YOUR ASSIGNMENT
Check every line of the data for the word "screwdriver", and copy those that have it.

(Scene difference descriptions)
--------------------------------------------------

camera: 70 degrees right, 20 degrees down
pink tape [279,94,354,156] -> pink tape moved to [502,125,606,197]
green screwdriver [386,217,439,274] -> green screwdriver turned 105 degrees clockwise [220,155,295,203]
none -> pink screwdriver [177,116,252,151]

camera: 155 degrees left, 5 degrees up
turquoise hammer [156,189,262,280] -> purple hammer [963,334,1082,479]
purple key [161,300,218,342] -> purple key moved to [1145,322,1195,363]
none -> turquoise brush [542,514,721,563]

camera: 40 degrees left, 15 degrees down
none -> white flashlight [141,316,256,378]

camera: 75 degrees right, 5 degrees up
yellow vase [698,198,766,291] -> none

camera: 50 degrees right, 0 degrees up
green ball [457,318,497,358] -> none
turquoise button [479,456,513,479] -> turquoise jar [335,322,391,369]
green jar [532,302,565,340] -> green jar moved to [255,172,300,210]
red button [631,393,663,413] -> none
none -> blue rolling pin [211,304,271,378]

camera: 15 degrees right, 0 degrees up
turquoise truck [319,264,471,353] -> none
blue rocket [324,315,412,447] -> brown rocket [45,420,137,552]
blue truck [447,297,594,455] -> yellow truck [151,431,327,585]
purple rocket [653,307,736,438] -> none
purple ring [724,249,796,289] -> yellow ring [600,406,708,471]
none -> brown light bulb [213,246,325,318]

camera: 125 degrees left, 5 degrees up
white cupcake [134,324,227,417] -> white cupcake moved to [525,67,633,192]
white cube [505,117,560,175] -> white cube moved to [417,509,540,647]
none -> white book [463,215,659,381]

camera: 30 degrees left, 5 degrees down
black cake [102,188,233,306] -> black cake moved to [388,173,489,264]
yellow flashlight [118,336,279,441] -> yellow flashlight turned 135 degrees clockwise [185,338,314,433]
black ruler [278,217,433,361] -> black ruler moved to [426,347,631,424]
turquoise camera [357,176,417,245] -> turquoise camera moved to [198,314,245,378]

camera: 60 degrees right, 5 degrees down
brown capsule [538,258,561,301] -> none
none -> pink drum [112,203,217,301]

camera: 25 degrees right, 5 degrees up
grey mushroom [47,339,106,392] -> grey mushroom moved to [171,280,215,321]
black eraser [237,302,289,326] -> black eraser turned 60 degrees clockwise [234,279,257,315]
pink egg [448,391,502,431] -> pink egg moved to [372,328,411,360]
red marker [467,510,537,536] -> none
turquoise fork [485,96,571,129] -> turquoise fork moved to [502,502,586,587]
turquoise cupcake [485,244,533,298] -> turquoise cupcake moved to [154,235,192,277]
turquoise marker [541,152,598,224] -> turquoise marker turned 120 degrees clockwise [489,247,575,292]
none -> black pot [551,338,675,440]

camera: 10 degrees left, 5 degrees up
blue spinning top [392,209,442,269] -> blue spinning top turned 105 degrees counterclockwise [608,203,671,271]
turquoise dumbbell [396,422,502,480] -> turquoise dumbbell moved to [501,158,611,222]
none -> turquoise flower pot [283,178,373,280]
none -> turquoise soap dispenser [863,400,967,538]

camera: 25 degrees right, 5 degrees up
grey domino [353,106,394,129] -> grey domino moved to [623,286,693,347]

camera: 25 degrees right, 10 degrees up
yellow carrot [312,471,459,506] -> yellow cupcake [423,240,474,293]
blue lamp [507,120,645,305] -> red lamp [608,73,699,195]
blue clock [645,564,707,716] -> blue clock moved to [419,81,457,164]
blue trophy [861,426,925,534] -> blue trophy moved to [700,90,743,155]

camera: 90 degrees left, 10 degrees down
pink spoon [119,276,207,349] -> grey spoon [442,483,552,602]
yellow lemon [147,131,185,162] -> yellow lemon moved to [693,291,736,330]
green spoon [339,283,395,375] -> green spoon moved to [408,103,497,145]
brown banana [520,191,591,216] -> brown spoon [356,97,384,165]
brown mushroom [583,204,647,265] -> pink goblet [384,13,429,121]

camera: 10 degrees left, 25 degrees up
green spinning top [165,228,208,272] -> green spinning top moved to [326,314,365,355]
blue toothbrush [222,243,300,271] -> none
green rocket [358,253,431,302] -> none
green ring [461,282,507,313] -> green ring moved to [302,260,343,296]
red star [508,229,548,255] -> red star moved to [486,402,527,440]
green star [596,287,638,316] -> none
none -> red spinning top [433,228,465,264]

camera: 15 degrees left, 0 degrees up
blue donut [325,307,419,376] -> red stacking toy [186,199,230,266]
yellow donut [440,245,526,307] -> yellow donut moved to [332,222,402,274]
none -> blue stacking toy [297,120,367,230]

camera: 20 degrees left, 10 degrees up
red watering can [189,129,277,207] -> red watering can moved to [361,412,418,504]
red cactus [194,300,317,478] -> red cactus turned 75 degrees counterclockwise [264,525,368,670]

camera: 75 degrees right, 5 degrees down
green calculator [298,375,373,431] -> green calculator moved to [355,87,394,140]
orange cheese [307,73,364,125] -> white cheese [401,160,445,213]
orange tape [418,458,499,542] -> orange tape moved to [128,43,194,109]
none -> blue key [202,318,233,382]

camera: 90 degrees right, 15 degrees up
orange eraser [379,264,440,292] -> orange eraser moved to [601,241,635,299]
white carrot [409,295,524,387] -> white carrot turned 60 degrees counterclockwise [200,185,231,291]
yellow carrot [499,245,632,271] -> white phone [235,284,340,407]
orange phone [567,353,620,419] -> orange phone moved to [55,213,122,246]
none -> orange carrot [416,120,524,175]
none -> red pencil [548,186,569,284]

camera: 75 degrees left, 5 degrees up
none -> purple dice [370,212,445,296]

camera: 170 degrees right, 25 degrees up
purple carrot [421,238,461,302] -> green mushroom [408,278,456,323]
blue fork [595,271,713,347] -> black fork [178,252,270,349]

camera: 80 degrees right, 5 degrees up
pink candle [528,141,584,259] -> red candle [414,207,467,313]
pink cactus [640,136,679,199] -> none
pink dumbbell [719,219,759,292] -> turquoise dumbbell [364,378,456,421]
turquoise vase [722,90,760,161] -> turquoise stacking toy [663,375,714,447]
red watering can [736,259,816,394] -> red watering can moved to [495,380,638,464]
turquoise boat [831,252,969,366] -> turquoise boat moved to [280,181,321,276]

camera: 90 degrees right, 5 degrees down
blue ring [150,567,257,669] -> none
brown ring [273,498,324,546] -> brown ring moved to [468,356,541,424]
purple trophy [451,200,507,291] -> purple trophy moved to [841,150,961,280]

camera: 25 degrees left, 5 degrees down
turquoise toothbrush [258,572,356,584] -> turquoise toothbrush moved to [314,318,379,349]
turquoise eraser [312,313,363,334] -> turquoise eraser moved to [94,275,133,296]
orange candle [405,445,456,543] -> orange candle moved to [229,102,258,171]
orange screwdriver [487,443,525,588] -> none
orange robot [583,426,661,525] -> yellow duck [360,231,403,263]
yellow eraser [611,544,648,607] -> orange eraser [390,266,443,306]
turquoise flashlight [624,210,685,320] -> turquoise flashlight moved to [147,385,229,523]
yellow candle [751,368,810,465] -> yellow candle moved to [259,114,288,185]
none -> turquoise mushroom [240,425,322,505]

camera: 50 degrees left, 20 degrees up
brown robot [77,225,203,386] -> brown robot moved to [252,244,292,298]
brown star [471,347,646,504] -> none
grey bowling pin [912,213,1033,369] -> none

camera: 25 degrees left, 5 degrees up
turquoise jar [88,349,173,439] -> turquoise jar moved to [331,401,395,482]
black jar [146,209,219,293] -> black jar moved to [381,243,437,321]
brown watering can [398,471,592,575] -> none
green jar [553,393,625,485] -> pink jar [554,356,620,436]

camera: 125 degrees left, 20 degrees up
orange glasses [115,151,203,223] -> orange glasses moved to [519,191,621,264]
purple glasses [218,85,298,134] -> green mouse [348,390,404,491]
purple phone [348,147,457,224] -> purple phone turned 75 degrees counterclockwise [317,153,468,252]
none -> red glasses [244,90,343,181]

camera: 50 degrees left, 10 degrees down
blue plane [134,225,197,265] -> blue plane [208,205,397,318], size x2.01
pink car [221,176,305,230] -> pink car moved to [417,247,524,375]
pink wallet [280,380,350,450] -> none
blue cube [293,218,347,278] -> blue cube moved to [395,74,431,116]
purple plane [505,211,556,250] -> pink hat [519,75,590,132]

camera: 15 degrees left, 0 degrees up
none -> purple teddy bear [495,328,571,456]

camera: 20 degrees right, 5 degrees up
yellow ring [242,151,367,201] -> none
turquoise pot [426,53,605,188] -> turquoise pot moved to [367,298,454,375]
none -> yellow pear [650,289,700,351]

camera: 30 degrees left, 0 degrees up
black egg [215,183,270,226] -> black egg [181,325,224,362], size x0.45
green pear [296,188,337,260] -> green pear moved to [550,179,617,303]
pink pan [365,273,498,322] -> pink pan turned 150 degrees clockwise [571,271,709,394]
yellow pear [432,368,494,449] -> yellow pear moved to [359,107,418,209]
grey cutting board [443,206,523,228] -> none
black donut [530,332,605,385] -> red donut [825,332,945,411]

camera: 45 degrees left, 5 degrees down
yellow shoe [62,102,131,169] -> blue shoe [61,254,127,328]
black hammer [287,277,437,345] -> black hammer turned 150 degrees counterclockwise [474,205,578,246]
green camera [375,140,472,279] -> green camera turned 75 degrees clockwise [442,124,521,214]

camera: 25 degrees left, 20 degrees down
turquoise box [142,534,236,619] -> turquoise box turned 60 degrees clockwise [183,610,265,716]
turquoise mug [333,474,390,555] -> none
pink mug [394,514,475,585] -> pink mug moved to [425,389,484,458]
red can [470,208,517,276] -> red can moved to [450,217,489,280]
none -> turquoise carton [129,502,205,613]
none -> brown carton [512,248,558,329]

--------------------------------------------------

EXERCISE OUTPUT
green screwdriver [386,217,439,274] -> green screwdriver turned 105 degrees clockwise [220,155,295,203]
none -> pink screwdriver [177,116,252,151]
orange screwdriver [487,443,525,588] -> none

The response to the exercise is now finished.